| Exercise requirements |
Copy, word for word, the lines of the entries below between the one with "turquoise flashlight: 2 -> 0" and the one with "yellow flashlight: 8 -> 6", inclusive, and leave out everything else.

| Extracted information |
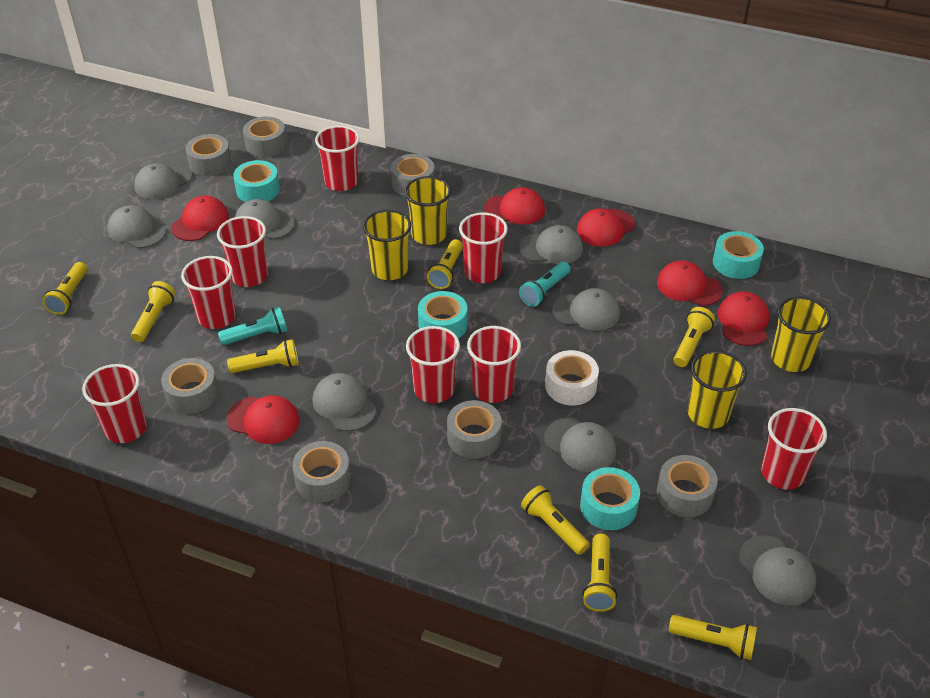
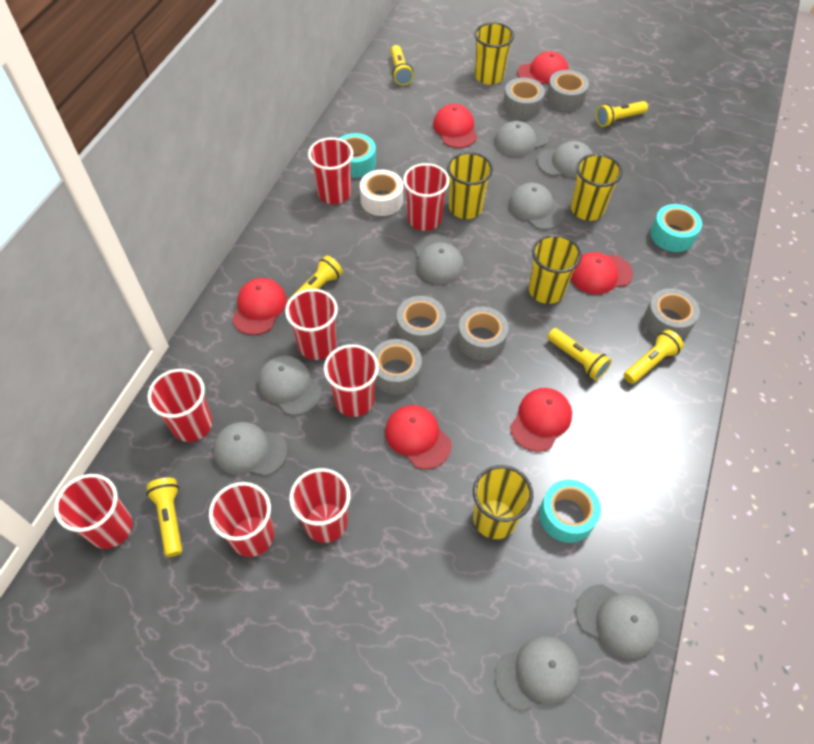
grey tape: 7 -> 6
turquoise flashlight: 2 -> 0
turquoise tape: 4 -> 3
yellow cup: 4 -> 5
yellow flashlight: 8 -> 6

==

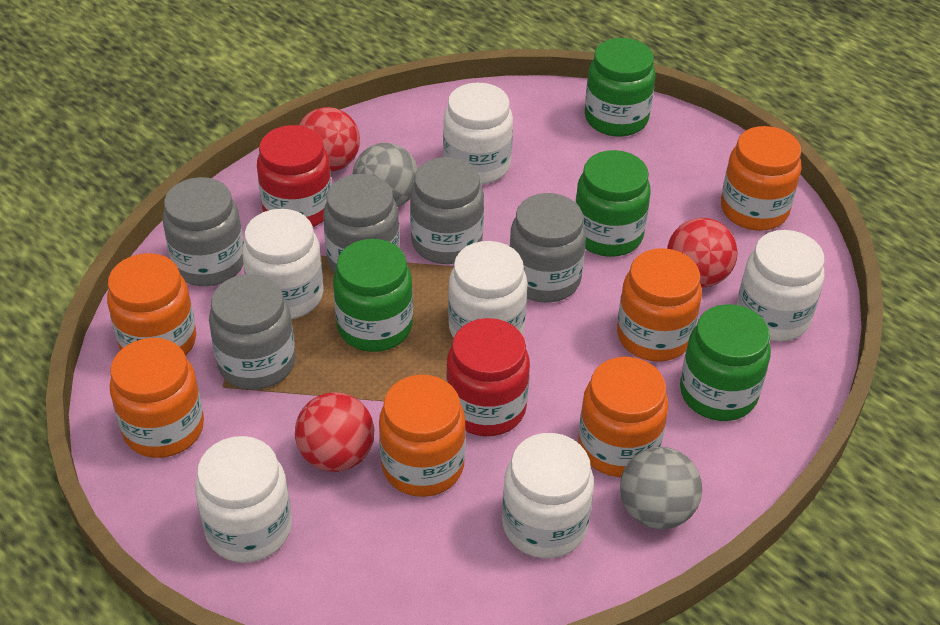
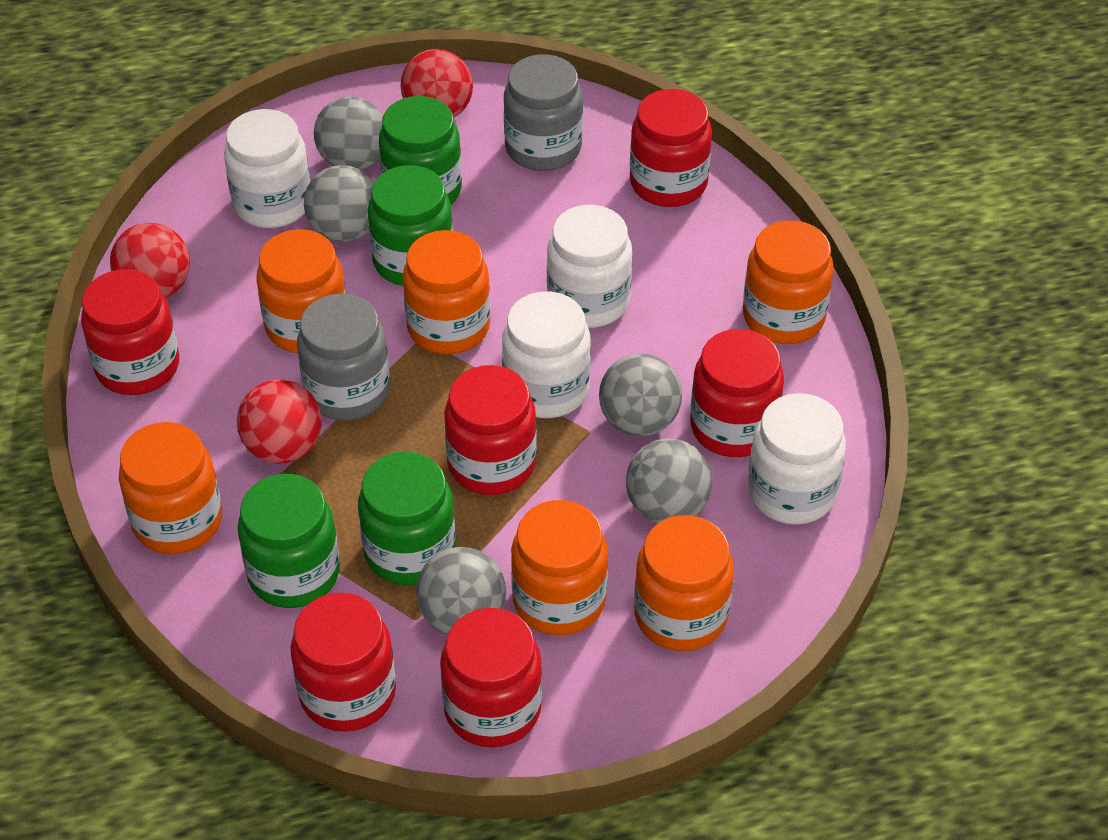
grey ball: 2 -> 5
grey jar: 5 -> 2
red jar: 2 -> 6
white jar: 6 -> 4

| Task response |
turquoise flashlight: 2 -> 0
turquoise tape: 4 -> 3
yellow cup: 4 -> 5
yellow flashlight: 8 -> 6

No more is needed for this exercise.